Records shown
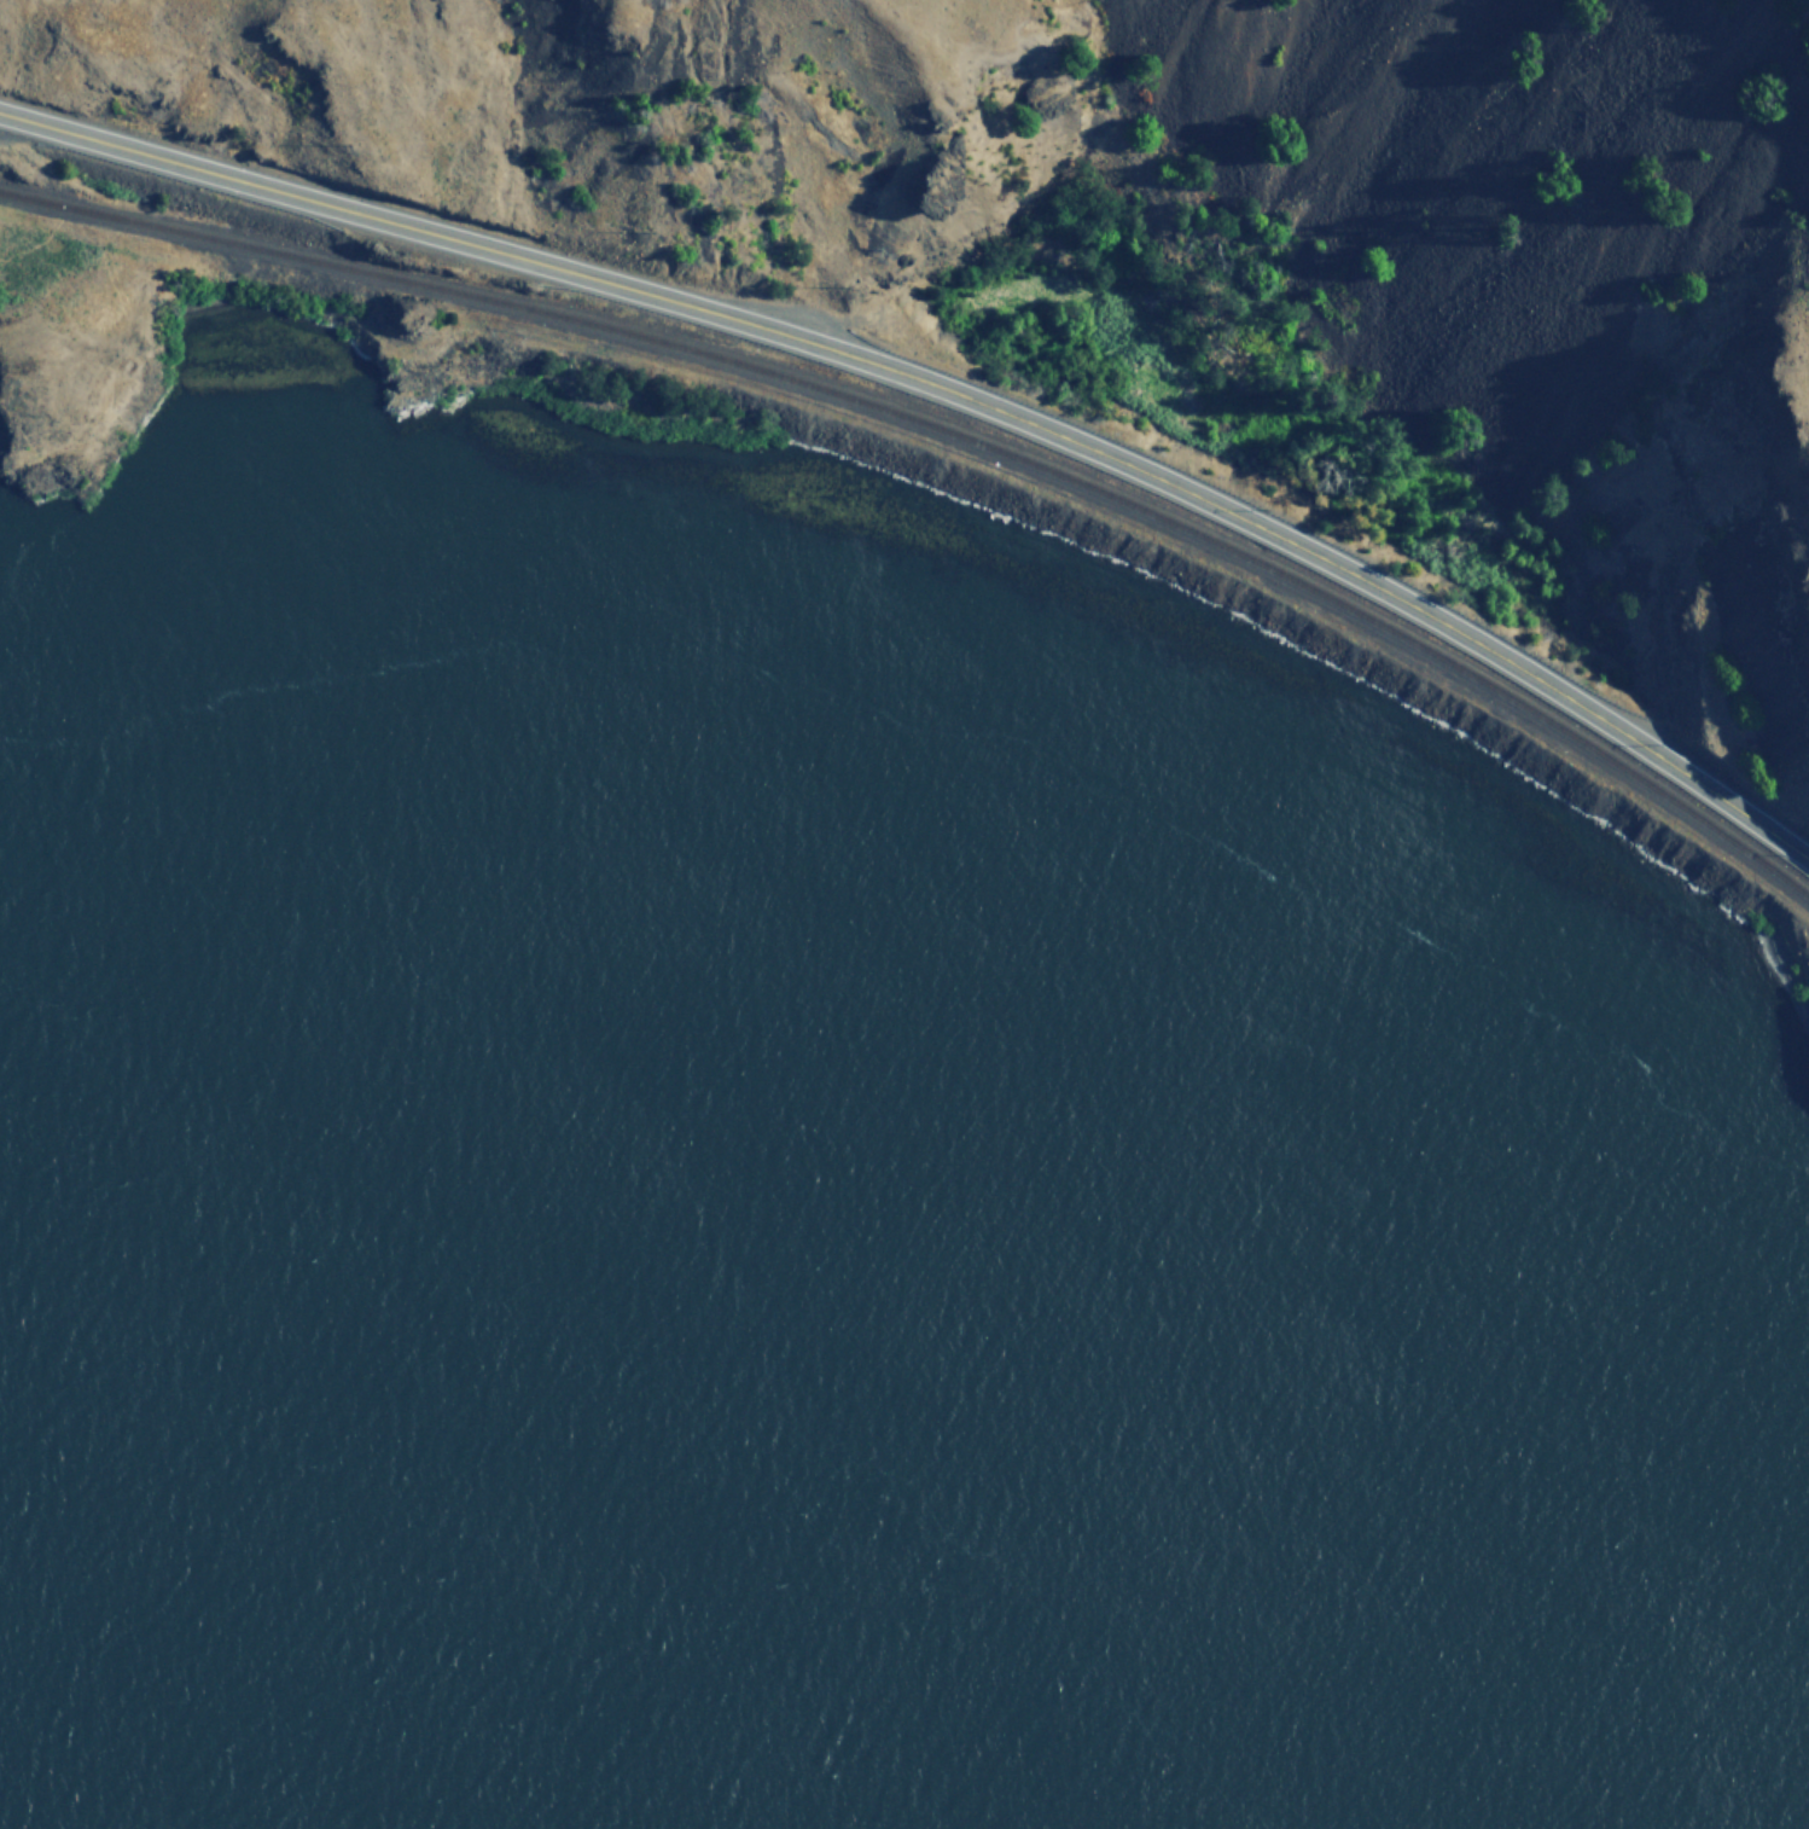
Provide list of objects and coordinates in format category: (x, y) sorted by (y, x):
road: (946, 392)
railway: (950, 432)
river: (383, 1522)

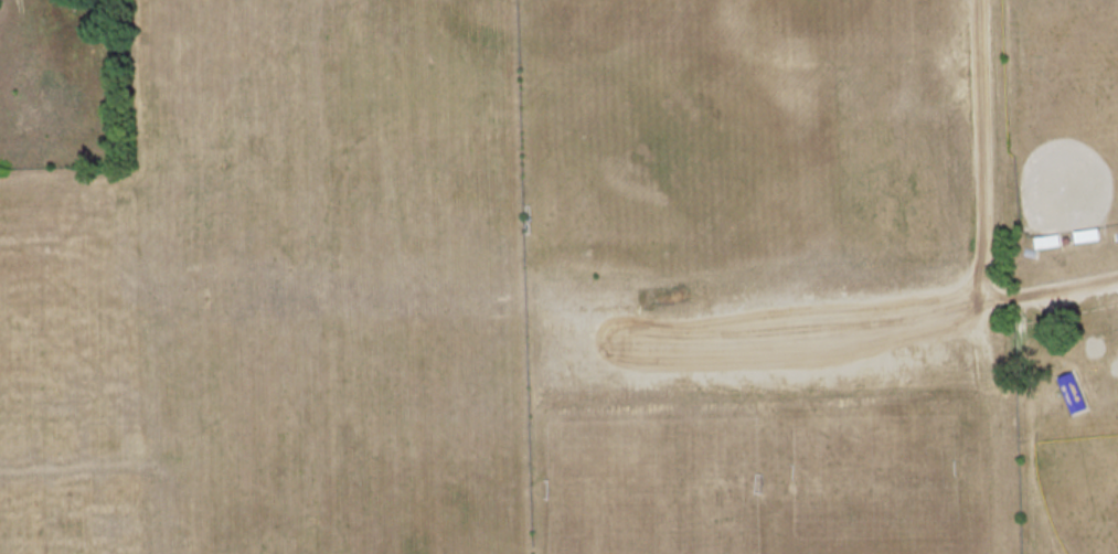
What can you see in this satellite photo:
park: (1066, 130)
road: (983, 209)
park: (821, 275)
road: (801, 337)
parking lot: (778, 345)
building: (1071, 394)
park: (1080, 493)

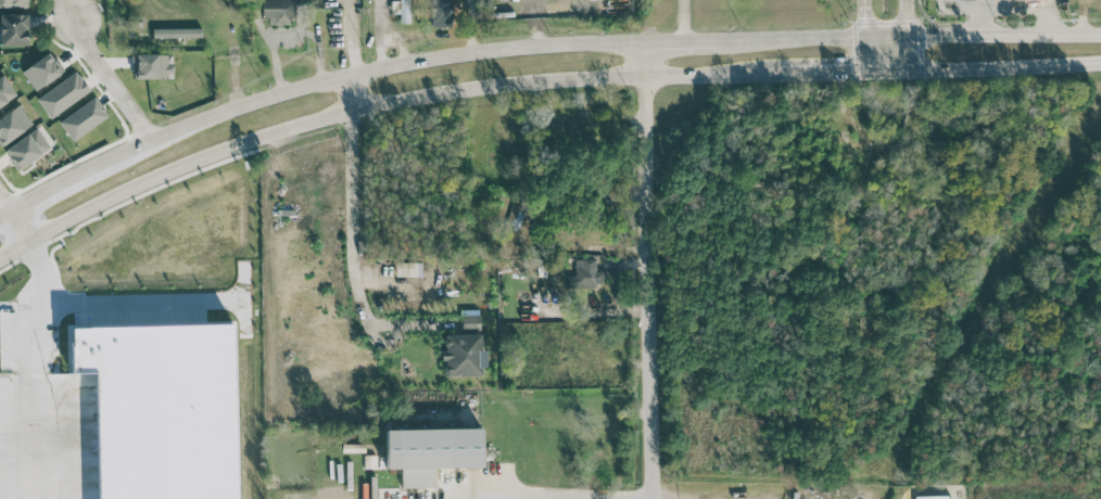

Problem
Everything in the entries except the pictures must be duplicated exactly.

Result
Provide list of objects and coordinates in format category: (x, y) sorted by (y, x):
road: (946, 392)
railway: (950, 432)
river: (383, 1522)

What can you see in this satellite photo:
park: (1066, 130)
road: (983, 209)
park: (821, 275)
road: (801, 337)
parking lot: (778, 345)
building: (1071, 394)
park: (1080, 493)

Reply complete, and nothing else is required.